EXERCISE OBJECTIVE: Please count the lines in the listing below that contain the word "metallic", and reply with that number alone.

PROVIDED DATA:
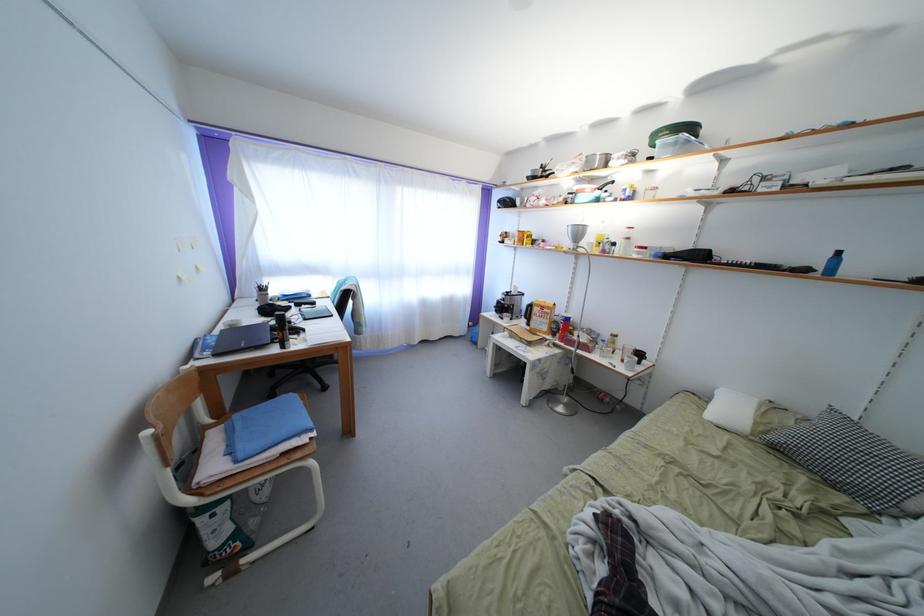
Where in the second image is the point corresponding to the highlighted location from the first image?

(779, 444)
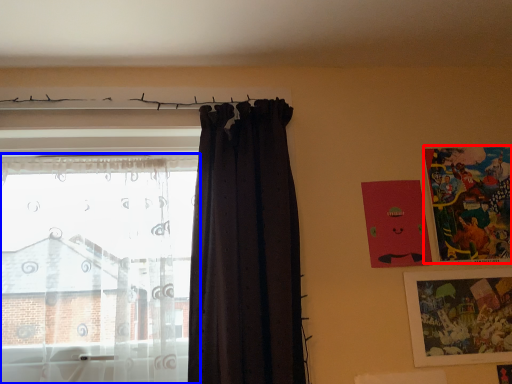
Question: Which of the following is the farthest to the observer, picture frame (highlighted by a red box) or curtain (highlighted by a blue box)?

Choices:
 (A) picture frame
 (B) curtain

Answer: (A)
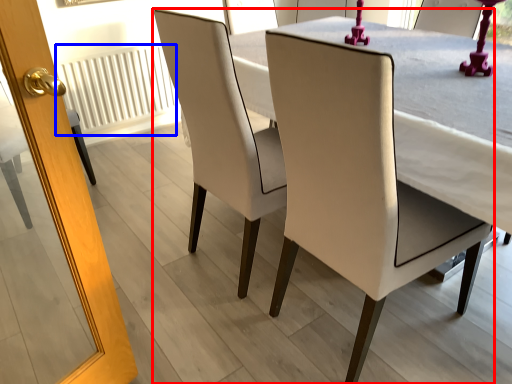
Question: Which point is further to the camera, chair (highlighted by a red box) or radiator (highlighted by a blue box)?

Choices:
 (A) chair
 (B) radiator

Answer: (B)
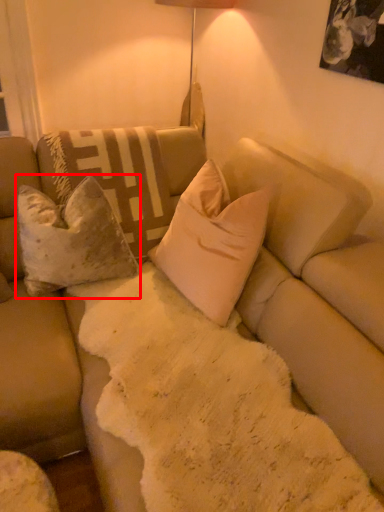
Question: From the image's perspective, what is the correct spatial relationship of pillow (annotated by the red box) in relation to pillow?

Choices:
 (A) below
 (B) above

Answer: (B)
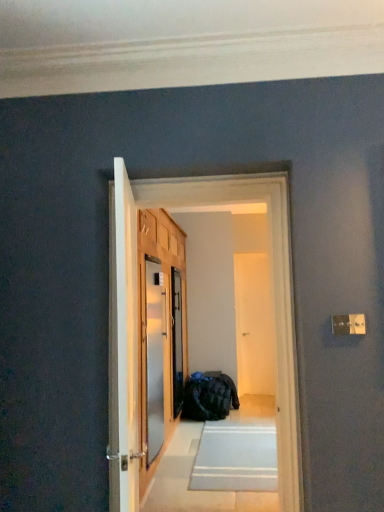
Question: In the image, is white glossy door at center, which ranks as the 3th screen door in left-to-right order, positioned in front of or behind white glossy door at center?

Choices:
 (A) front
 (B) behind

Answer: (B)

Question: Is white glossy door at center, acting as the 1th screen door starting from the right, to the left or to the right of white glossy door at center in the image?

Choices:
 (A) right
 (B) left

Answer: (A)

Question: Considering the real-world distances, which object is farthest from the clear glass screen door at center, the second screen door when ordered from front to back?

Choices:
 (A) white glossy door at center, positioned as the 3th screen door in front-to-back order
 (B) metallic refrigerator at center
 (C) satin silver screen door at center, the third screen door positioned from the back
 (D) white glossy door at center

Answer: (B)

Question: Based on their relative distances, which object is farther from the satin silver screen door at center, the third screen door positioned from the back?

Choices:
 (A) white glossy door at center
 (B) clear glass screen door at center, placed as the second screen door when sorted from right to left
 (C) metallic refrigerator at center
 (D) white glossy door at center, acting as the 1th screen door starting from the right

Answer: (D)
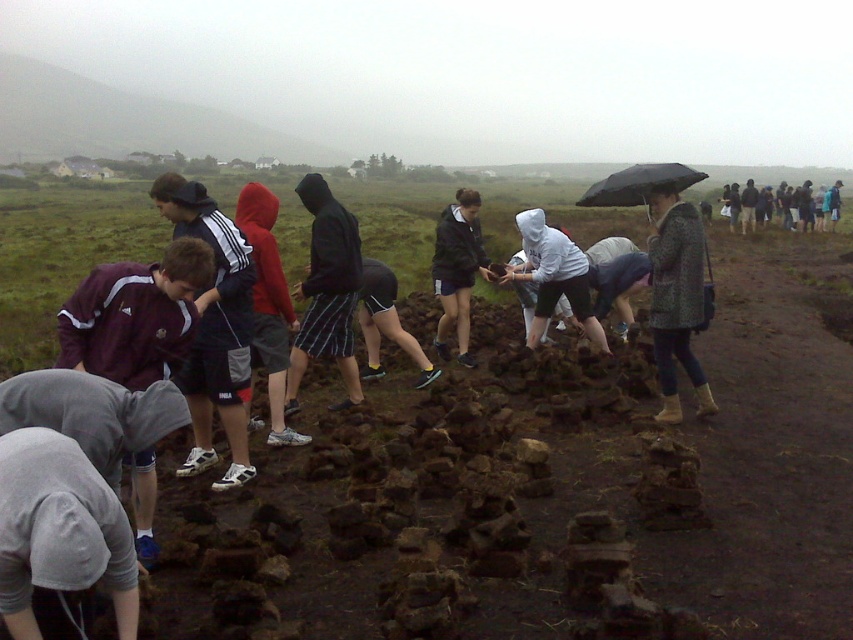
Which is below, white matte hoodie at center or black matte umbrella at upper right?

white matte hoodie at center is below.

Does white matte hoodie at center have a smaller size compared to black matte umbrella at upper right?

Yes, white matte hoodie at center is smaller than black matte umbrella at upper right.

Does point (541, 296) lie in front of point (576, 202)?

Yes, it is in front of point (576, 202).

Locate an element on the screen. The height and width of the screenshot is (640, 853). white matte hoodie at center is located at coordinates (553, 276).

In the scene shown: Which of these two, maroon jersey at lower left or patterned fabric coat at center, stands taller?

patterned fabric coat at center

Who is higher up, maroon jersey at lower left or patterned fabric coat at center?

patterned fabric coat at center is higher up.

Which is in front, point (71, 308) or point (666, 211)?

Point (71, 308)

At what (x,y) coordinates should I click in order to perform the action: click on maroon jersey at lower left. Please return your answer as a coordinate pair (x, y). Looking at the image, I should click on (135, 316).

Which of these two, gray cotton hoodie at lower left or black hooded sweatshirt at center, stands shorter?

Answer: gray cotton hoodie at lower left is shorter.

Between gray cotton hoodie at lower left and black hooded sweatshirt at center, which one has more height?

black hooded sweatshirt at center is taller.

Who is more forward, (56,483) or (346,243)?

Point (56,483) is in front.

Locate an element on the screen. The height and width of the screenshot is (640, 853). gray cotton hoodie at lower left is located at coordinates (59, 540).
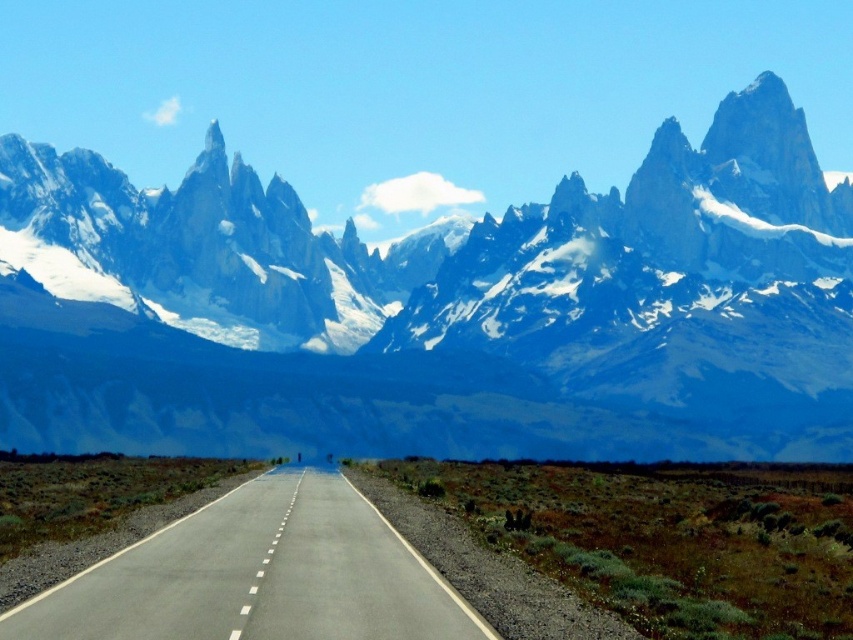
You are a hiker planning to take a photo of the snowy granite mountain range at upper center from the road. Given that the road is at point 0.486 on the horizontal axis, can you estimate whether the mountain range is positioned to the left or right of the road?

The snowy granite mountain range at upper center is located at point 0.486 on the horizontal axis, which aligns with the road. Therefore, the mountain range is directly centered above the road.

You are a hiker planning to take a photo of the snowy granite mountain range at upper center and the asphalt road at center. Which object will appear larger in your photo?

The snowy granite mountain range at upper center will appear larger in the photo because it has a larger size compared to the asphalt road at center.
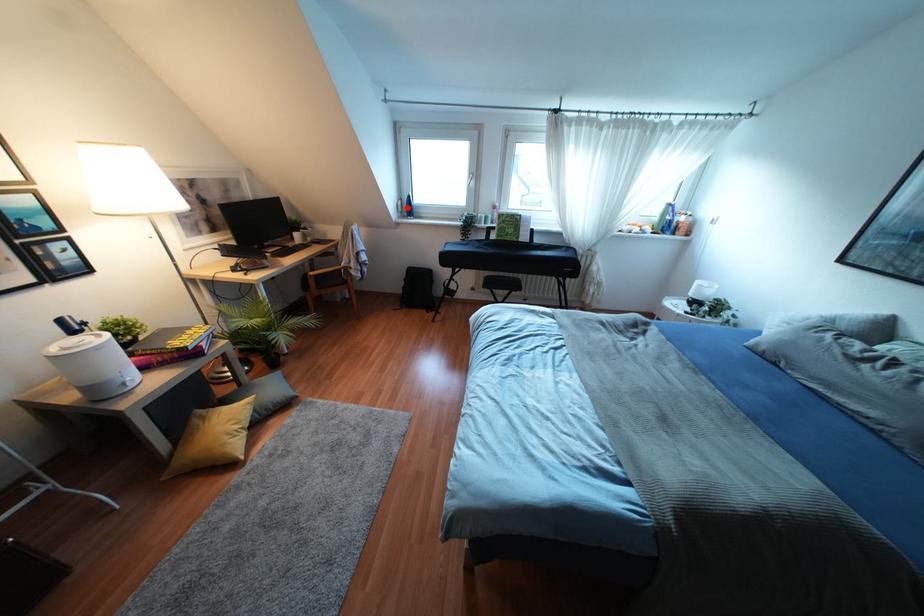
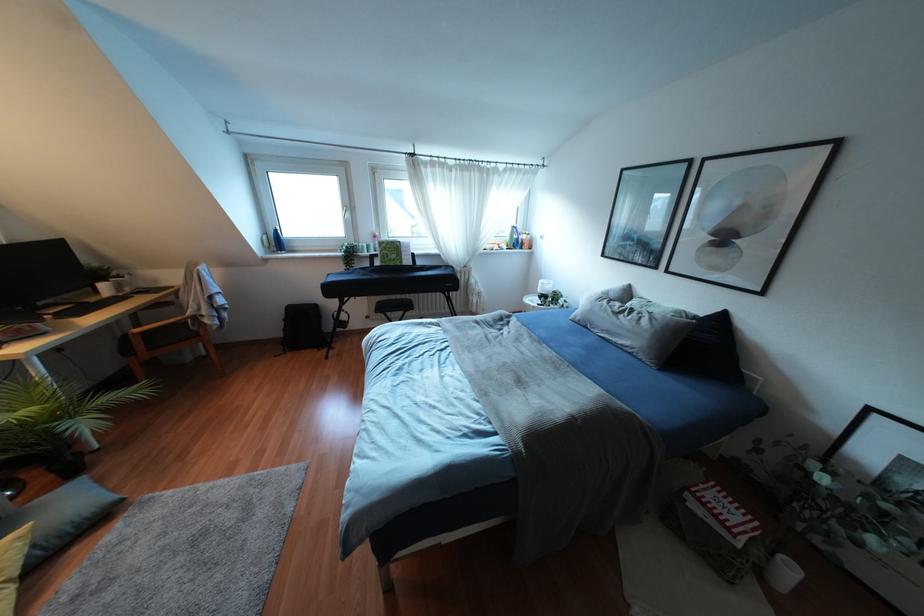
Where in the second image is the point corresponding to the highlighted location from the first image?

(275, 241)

ANSWER TO THIS EXERCISE: 2